- _Dataset_
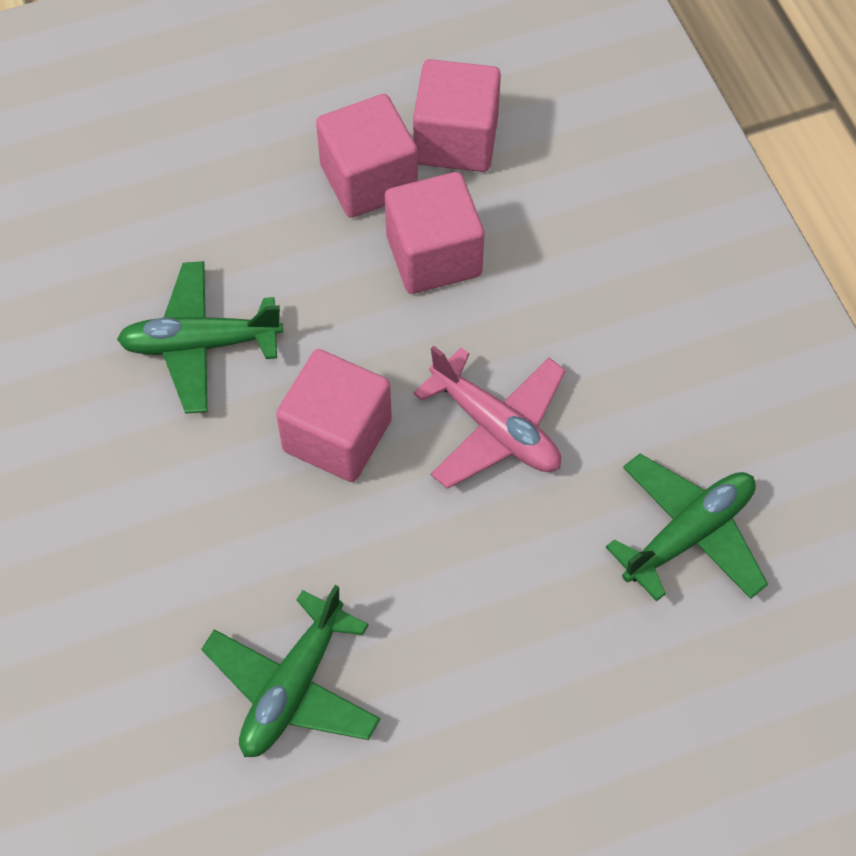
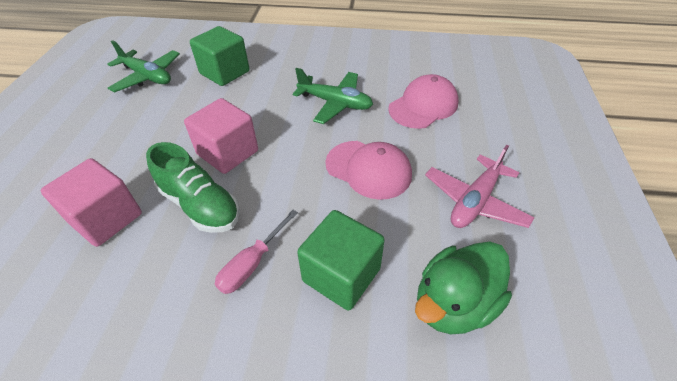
green cube: 0 -> 2
green duck: 0 -> 1
green plane: 3 -> 2
green shoe: 0 -> 1
pink cap: 0 -> 2
pink cube: 4 -> 2
pink screwdriver: 0 -> 1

- _Task statement_
Could you repeat all of the entries exactly, without the pictures?

- _Solution_
green cube: 0 -> 2
green duck: 0 -> 1
green plane: 3 -> 2
green shoe: 0 -> 1
pink cap: 0 -> 2
pink cube: 4 -> 2
pink screwdriver: 0 -> 1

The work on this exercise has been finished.